TASK BRIEF:
A copy of the listing below is needed, exact in every line and without images.

STORED DATA:
- Opening Delimiter -

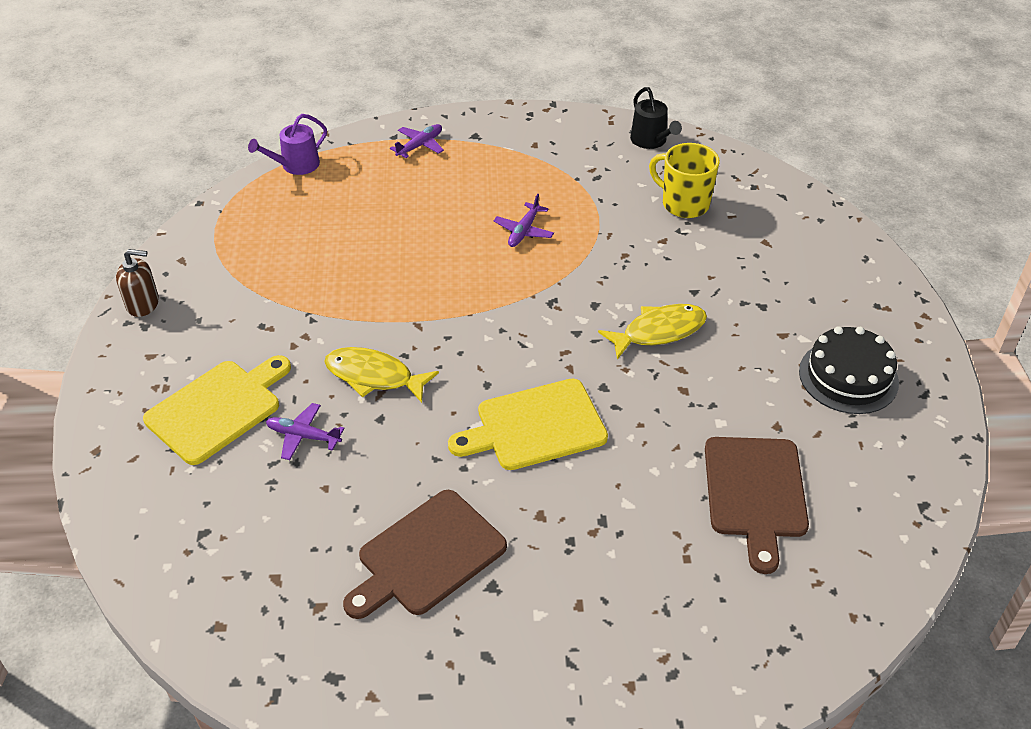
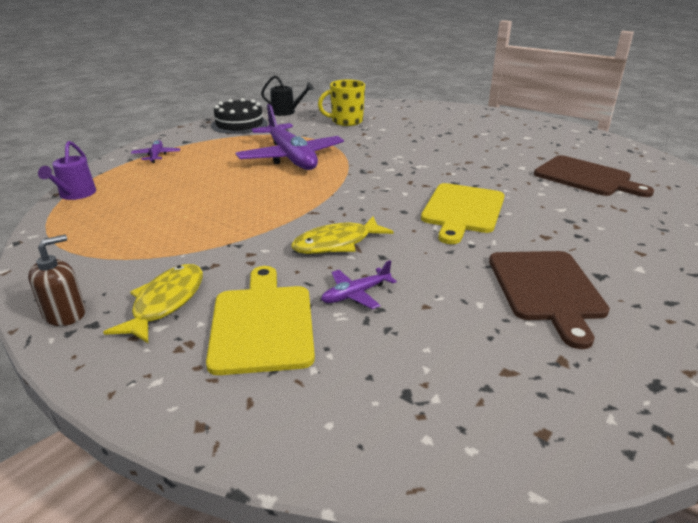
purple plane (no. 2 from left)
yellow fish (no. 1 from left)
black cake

- Closing Delimiter -

TASK RESULT:
purple plane (no. 2 from left)
yellow fish (no. 1 from left)
black cake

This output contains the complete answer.